About this exercise: For this exercise, output the line containing "U1 pin in+: VN -> VO" and every line after it through the end of the records, exactly, and no other line.

[Opening Records for processing section]

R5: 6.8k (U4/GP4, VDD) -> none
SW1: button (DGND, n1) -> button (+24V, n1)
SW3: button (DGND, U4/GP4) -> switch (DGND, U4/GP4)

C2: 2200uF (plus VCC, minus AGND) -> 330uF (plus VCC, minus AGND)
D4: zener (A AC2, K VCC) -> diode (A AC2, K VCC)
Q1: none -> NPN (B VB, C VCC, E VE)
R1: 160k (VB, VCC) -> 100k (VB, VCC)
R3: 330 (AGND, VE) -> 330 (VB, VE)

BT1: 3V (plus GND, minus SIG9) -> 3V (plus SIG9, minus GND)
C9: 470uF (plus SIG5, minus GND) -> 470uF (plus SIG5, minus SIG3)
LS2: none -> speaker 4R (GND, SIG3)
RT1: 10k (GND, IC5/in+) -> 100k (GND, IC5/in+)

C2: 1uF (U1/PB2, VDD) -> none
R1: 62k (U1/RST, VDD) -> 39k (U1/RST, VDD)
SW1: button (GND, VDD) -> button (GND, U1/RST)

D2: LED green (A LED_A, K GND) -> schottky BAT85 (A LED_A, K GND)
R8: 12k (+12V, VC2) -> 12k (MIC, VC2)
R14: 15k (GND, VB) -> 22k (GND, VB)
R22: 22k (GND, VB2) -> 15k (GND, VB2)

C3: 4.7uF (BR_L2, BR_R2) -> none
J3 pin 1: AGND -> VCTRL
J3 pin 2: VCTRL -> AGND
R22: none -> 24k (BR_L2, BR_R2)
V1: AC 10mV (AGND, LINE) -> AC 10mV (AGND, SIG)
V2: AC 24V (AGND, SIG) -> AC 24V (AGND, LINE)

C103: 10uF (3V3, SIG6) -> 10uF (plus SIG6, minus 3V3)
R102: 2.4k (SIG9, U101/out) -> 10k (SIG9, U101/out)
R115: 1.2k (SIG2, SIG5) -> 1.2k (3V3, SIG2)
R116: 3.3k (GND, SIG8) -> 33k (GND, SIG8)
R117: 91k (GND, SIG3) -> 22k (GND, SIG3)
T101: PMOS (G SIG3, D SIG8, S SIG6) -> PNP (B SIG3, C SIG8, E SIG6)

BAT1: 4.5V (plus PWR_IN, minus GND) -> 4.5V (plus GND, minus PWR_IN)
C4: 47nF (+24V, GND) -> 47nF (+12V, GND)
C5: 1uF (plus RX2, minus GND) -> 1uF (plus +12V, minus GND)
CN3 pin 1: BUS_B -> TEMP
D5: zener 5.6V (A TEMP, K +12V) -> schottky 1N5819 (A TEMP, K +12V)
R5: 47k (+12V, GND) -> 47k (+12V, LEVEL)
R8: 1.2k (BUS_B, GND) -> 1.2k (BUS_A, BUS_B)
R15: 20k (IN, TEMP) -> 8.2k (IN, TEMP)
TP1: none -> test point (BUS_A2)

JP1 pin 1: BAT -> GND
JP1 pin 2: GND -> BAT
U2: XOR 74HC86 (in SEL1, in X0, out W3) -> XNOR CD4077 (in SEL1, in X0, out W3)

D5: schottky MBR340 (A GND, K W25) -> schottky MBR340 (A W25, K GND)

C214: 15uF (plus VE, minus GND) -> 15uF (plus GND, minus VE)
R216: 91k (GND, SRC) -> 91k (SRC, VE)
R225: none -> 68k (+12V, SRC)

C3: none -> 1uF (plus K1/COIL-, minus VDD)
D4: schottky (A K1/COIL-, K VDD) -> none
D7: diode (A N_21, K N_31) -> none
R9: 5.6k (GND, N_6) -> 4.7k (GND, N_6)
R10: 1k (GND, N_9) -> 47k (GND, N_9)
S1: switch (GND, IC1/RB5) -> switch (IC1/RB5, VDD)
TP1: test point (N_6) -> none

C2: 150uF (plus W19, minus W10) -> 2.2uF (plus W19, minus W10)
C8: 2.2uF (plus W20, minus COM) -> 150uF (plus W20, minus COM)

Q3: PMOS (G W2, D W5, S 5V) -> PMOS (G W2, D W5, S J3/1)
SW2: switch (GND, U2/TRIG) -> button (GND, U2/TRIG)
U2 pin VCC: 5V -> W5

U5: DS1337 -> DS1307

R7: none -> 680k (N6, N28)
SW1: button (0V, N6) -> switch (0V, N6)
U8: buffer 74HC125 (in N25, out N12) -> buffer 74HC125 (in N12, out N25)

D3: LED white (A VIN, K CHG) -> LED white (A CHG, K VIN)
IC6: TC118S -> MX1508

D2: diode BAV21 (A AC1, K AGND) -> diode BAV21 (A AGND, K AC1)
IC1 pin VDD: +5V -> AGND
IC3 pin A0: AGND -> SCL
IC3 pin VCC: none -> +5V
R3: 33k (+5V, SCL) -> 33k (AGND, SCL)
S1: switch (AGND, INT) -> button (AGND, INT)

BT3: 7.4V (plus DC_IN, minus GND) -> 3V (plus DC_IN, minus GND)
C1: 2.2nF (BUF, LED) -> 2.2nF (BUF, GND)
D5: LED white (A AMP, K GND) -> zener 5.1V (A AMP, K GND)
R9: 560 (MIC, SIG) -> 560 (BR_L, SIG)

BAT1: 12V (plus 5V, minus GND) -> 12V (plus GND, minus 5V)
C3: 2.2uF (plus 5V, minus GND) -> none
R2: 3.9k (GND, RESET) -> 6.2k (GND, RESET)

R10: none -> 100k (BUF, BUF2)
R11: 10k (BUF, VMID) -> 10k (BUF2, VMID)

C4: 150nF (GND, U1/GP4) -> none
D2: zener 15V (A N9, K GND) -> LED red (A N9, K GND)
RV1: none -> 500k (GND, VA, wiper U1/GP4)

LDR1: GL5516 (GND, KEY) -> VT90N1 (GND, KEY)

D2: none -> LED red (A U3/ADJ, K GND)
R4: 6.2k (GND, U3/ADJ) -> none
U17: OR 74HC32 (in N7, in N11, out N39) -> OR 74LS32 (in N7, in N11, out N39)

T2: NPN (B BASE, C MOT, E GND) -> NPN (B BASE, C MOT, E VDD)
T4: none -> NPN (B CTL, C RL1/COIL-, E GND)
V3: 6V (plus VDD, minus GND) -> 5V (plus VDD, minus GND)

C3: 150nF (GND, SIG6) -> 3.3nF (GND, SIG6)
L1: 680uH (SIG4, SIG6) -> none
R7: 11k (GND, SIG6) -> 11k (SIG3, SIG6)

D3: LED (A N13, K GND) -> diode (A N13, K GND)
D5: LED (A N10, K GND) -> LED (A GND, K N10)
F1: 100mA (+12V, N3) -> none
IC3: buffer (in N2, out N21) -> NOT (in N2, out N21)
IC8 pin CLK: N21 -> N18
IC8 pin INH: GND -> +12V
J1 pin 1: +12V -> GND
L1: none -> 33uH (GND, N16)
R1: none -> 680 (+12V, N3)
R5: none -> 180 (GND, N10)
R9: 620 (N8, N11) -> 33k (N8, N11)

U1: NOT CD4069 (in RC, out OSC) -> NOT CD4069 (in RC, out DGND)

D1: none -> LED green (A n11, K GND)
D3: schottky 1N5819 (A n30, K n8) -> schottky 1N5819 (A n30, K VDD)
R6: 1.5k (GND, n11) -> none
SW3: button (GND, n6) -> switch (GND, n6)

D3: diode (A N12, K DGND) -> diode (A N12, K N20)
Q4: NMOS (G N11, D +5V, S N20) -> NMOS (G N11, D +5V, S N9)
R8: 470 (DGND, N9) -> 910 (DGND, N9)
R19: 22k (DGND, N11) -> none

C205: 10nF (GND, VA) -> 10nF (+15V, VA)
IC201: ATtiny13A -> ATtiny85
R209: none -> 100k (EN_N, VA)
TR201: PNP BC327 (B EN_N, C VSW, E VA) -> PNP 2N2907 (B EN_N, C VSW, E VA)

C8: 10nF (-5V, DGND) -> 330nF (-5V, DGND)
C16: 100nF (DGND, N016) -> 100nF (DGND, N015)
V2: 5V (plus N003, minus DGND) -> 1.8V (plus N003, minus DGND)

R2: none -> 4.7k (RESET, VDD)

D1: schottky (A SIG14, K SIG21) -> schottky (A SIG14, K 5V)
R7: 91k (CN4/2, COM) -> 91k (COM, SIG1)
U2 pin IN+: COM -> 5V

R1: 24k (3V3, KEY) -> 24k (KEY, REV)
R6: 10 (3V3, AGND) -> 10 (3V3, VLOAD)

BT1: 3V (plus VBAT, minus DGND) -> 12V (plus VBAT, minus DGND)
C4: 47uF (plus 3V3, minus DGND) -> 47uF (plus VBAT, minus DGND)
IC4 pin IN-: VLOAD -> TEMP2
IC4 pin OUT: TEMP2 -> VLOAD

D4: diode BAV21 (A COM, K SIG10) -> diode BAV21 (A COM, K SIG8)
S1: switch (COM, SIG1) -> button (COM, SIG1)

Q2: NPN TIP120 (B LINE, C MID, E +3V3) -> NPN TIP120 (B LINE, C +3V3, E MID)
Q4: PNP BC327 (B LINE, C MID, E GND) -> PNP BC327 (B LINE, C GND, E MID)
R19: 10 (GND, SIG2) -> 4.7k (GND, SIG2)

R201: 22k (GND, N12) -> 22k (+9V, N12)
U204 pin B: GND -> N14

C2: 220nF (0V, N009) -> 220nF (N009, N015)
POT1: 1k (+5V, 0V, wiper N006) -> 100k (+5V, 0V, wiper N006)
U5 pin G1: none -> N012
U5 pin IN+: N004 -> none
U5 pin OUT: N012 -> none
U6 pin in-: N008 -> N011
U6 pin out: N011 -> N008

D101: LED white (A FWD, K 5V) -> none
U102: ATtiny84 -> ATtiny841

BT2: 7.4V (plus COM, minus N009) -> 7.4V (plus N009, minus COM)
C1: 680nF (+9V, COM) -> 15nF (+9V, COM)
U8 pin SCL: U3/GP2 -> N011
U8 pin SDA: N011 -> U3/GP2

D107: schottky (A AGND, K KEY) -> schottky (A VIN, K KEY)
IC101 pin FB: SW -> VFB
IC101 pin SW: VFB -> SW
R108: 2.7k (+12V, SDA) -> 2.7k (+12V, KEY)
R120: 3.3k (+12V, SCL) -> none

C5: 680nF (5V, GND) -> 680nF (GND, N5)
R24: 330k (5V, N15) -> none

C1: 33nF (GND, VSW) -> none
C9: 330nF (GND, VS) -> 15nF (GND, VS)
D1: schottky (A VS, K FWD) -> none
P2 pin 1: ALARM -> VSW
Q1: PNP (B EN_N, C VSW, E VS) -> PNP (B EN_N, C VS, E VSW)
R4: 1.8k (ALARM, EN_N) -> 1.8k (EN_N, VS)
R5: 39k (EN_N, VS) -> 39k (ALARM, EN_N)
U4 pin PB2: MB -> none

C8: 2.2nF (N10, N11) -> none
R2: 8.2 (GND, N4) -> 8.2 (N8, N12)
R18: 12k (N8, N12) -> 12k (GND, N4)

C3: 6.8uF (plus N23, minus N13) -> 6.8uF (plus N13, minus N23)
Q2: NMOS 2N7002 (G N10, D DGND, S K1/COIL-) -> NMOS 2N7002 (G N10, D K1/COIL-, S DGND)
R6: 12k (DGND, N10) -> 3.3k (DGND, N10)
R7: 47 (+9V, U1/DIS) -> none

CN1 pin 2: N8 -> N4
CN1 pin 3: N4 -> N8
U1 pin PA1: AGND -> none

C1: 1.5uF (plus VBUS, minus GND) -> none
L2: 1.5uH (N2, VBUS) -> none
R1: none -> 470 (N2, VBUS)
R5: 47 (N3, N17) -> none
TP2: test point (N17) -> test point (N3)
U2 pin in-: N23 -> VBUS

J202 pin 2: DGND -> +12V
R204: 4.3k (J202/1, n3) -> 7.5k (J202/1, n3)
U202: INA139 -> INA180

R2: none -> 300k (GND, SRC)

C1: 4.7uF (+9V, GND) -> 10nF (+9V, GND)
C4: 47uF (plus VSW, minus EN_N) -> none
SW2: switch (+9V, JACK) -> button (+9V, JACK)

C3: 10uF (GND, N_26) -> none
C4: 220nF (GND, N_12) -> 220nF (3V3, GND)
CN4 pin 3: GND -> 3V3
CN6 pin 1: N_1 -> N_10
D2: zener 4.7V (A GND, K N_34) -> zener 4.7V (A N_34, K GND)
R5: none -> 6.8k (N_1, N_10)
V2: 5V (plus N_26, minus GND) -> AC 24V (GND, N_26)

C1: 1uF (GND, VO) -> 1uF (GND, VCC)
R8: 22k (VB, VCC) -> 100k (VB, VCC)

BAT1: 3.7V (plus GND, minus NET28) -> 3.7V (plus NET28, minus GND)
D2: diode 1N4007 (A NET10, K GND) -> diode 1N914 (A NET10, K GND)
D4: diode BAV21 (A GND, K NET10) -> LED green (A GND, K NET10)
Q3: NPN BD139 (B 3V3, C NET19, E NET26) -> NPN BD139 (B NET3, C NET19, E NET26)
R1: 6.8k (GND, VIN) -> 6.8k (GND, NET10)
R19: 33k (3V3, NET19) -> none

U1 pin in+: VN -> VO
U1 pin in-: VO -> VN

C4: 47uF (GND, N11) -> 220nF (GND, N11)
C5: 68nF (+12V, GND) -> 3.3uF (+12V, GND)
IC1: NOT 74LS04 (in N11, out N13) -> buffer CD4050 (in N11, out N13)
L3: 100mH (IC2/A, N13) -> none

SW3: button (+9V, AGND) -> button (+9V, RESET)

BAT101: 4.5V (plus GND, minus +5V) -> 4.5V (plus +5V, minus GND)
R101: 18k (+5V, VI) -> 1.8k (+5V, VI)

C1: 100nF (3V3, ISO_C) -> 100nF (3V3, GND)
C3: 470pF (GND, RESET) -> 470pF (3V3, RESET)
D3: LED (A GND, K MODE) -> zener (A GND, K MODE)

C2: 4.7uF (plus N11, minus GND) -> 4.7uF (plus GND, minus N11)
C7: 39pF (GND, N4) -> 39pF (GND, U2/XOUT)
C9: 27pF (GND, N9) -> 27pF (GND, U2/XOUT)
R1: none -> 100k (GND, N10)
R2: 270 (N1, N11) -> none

[Closing Records for processing section]

Written answer:
U1 pin in+: VN -> VO
U1 pin in-: VO -> VN

C4: 47uF (GND, N11) -> 220nF (GND, N11)
C5: 68nF (+12V, GND) -> 3.3uF (+12V, GND)
IC1: NOT 74LS04 (in N11, out N13) -> buffer CD4050 (in N11, out N13)
L3: 100mH (IC2/A, N13) -> none

SW3: button (+9V, AGND) -> button (+9V, RESET)

BAT101: 4.5V (plus GND, minus +5V) -> 4.5V (plus +5V, minus GND)
R101: 18k (+5V, VI) -> 1.8k (+5V, VI)

C1: 100nF (3V3, ISO_C) -> 100nF (3V3, GND)
C3: 470pF (GND, RESET) -> 470pF (3V3, RESET)
D3: LED (A GND, K MODE) -> zener (A GND, K MODE)

C2: 4.7uF (plus N11, minus GND) -> 4.7uF (plus GND, minus N11)
C7: 39pF (GND, N4) -> 39pF (GND, U2/XOUT)
C9: 27pF (GND, N9) -> 27pF (GND, U2/XOUT)
R1: none -> 100k (GND, N10)
R2: 270 (N1, N11) -> none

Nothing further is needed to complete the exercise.